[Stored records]
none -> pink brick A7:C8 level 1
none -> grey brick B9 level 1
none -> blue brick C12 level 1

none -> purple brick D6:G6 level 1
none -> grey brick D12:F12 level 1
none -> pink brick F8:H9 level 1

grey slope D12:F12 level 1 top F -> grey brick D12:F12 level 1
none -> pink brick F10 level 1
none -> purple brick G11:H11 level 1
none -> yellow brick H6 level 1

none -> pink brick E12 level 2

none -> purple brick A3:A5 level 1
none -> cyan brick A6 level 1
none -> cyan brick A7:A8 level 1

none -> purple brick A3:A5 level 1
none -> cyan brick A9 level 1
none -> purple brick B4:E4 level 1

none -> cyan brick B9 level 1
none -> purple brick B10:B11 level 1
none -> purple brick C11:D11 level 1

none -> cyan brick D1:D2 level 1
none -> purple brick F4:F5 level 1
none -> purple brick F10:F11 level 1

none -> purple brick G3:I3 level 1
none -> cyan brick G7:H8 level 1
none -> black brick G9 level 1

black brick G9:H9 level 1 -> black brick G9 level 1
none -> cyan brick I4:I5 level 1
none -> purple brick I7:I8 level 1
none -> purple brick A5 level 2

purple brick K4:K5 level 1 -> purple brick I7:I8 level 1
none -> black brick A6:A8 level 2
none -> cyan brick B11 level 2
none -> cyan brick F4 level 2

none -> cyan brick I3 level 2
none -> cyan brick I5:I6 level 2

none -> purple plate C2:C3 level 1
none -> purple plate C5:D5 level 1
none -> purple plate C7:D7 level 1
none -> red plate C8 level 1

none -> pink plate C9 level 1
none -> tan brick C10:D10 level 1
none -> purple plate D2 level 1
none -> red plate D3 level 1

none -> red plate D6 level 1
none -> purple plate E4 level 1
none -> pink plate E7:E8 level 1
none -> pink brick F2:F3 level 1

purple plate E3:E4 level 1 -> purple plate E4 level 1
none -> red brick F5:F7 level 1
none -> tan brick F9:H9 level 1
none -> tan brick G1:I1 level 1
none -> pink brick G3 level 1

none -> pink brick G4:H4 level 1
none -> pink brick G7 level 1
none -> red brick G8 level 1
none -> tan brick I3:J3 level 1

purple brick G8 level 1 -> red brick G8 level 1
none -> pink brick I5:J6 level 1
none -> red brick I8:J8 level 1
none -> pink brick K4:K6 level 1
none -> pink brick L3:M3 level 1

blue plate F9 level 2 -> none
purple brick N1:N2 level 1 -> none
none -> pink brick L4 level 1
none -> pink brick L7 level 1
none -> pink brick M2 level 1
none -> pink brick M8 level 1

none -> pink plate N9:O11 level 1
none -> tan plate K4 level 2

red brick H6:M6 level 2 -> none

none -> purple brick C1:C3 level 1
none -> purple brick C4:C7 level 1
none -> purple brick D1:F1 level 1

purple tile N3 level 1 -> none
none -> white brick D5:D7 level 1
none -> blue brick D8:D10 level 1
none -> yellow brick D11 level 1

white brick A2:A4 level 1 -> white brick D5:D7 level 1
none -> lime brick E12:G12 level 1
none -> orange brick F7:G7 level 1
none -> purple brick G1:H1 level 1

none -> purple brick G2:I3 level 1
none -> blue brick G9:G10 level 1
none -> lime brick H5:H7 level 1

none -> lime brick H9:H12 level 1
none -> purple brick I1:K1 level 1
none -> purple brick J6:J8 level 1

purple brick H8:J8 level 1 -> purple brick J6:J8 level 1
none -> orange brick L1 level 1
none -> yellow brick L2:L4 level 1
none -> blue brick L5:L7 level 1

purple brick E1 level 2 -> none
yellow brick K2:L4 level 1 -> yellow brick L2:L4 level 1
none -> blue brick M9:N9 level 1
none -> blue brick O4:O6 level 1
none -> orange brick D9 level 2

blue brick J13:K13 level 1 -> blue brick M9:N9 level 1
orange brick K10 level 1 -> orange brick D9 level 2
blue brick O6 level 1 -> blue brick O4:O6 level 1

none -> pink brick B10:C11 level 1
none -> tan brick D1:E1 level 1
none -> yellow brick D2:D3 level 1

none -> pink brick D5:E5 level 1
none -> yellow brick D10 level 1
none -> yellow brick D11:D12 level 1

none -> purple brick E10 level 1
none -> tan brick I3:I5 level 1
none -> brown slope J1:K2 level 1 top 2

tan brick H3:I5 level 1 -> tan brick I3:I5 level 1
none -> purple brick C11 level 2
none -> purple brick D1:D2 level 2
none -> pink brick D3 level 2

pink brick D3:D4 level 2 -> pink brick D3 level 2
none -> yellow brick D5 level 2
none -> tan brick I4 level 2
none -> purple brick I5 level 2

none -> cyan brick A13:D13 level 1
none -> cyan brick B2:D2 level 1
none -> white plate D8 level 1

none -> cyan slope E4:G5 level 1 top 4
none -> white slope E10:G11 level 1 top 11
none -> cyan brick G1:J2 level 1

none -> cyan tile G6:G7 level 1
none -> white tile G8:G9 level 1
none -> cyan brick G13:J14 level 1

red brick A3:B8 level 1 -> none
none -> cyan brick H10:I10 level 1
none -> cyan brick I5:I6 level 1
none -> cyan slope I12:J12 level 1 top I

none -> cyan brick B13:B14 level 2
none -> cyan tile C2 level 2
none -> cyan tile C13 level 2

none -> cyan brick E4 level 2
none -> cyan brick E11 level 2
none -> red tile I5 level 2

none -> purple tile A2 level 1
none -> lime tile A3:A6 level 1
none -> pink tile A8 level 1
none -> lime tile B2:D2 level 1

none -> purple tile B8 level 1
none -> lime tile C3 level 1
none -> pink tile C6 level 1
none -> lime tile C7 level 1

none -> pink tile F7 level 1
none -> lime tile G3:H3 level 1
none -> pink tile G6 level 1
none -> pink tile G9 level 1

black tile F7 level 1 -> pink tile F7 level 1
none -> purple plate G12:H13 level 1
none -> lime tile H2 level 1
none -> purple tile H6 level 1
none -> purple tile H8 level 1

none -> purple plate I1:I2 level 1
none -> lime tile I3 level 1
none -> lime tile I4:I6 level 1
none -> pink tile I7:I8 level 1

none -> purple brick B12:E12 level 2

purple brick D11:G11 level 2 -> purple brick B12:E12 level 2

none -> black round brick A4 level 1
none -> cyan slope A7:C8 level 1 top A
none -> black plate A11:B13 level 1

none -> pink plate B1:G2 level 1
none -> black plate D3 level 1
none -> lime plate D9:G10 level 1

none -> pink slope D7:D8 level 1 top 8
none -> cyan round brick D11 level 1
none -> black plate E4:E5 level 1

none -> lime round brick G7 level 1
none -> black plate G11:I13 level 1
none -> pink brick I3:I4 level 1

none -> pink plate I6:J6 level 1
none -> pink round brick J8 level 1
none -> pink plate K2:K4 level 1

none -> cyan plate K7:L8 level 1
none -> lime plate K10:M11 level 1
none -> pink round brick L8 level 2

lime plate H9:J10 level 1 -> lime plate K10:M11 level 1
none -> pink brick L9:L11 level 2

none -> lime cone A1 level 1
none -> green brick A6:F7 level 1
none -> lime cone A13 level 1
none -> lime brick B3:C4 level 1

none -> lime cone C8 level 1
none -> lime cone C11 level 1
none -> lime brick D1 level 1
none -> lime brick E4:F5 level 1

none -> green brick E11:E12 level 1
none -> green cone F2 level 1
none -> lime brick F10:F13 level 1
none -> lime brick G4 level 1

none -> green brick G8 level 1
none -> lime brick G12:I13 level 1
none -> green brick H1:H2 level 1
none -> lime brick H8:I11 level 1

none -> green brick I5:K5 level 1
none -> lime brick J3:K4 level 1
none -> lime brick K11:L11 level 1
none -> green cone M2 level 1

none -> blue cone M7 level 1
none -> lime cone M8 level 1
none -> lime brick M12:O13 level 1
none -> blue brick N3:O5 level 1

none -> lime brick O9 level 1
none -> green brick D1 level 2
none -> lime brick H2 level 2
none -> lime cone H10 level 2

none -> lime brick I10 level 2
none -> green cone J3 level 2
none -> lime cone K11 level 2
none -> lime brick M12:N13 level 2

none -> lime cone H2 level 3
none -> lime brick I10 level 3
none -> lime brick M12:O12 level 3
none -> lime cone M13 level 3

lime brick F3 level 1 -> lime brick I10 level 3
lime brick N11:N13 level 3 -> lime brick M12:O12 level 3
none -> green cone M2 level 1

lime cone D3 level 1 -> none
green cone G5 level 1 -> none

[Exercise] Please give an exact copy of the lines above, beginning with the line containing "none -> pink tile A8 level 1" and running through the line containing "none -> lime brick H2 level 2", and of no other lines.

[Answer below]
none -> pink tile A8 level 1
none -> lime tile B2:D2 level 1

none -> purple tile B8 level 1
none -> lime tile C3 level 1
none -> pink tile C6 level 1
none -> lime tile C7 level 1

none -> pink tile F7 level 1
none -> lime tile G3:H3 level 1
none -> pink tile G6 level 1
none -> pink tile G9 level 1

black tile F7 level 1 -> pink tile F7 level 1
none -> purple plate G12:H13 level 1
none -> lime tile H2 level 1
none -> purple tile H6 level 1
none -> purple tile H8 level 1

none -> purple plate I1:I2 level 1
none -> lime tile I3 level 1
none -> lime tile I4:I6 level 1
none -> pink tile I7:I8 level 1

none -> purple brick B12:E12 level 2

purple brick D11:G11 level 2 -> purple brick B12:E12 level 2

none -> black round brick A4 level 1
none -> cyan slope A7:C8 level 1 top A
none -> black plate A11:B13 level 1

none -> pink plate B1:G2 level 1
none -> black plate D3 level 1
none -> lime plate D9:G10 level 1

none -> pink slope D7:D8 level 1 top 8
none -> cyan round brick D11 level 1
none -> black plate E4:E5 level 1

none -> lime round brick G7 level 1
none -> black plate G11:I13 level 1
none -> pink brick I3:I4 level 1

none -> pink plate I6:J6 level 1
none -> pink round brick J8 level 1
none -> pink plate K2:K4 level 1

none -> cyan plate K7:L8 level 1
none -> lime plate K10:M11 level 1
none -> pink round brick L8 level 2

lime plate H9:J10 level 1 -> lime plate K10:M11 level 1
none -> pink brick L9:L11 level 2

none -> lime cone A1 level 1
none -> green brick A6:F7 level 1
none -> lime cone A13 level 1
none -> lime brick B3:C4 level 1

none -> lime cone C8 level 1
none -> lime cone C11 level 1
none -> lime brick D1 level 1
none -> lime brick E4:F5 level 1

none -> green brick E11:E12 level 1
none -> green cone F2 level 1
none -> lime brick F10:F13 level 1
none -> lime brick G4 level 1

none -> green brick G8 level 1
none -> lime brick G12:I13 level 1
none -> green brick H1:H2 level 1
none -> lime brick H8:I11 level 1

none -> green brick I5:K5 level 1
none -> lime brick J3:K4 level 1
none -> lime brick K11:L11 level 1
none -> green cone M2 level 1

none -> blue cone M7 level 1
none -> lime cone M8 level 1
none -> lime brick M12:O13 level 1
none -> blue brick N3:O5 level 1

none -> lime brick O9 level 1
none -> green brick D1 level 2
none -> lime brick H2 level 2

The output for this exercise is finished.